TASK TO COMPLETE
Check each line of the entries below for the word "size", and copy out the ones that have it.

RECORDS FOR PROCESSING
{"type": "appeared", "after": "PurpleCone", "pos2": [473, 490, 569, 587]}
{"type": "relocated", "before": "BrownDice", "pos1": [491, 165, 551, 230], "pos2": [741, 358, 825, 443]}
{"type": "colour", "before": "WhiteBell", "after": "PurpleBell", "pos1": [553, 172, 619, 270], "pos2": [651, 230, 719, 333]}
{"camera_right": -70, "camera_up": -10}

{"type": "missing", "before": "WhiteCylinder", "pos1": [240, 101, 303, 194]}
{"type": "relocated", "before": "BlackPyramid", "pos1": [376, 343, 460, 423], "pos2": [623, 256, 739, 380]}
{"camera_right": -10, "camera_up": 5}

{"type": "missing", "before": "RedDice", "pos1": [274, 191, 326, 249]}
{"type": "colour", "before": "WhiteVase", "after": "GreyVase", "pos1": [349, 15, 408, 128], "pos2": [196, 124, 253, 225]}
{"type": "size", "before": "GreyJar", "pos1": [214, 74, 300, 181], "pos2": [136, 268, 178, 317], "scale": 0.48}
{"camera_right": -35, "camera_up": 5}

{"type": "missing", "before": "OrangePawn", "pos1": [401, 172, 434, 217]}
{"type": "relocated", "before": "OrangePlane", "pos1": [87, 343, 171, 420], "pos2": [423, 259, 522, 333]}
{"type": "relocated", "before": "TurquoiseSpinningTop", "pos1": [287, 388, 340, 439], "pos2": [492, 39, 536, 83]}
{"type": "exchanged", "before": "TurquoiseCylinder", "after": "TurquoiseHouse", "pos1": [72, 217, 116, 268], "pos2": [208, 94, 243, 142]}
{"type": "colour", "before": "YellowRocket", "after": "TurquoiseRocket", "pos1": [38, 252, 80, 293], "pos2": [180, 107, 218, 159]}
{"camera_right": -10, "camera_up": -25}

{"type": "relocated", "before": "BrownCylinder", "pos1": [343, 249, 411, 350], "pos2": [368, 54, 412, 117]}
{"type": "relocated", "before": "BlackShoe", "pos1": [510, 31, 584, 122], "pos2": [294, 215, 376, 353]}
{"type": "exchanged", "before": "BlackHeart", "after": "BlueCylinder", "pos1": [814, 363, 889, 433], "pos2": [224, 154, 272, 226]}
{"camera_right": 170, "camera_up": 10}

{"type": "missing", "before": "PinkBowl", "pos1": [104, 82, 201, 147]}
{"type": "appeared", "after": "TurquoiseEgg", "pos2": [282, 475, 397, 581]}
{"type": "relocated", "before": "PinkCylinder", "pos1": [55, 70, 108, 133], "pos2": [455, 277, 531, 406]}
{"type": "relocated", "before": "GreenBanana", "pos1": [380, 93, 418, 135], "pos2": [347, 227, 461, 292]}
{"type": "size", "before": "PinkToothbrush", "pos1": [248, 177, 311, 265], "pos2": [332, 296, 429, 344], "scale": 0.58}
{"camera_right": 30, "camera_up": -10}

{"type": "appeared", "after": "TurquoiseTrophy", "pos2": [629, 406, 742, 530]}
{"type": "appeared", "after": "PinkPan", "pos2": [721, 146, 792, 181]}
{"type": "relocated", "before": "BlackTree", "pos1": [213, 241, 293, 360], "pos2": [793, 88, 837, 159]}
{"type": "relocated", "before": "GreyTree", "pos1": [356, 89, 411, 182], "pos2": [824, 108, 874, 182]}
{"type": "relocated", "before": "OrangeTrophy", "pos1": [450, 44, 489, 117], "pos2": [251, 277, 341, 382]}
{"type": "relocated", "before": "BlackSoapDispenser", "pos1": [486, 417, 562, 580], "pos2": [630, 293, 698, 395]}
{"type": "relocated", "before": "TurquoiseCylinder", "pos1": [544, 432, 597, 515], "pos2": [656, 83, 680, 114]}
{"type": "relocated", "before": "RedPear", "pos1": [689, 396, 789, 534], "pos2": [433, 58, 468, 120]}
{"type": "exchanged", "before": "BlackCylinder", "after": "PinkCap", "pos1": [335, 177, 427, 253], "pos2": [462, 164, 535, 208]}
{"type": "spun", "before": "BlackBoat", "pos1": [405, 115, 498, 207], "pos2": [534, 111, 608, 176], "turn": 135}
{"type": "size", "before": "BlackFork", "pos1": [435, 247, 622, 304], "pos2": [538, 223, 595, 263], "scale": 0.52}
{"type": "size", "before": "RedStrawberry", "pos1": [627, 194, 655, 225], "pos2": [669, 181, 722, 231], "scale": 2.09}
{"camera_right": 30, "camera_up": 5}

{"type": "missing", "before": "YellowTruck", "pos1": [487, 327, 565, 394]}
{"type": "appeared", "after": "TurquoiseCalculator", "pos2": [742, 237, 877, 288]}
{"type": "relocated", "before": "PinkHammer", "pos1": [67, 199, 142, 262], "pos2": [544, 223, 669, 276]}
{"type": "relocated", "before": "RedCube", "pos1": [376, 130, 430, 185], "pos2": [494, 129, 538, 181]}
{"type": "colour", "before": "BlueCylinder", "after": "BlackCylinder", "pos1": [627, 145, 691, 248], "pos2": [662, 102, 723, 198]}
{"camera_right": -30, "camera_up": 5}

OUTPUT FOR THIS EXERCISE
{"type": "size", "before": "GreyJar", "pos1": [214, 74, 300, 181], "pos2": [136, 268, 178, 317], "scale": 0.48}
{"type": "size", "before": "PinkToothbrush", "pos1": [248, 177, 311, 265], "pos2": [332, 296, 429, 344], "scale": 0.58}
{"type": "size", "before": "BlackFork", "pos1": [435, 247, 622, 304], "pos2": [538, 223, 595, 263], "scale": 0.52}
{"type": "size", "before": "RedStrawberry", "pos1": [627, 194, 655, 225], "pos2": [669, 181, 722, 231], "scale": 2.09}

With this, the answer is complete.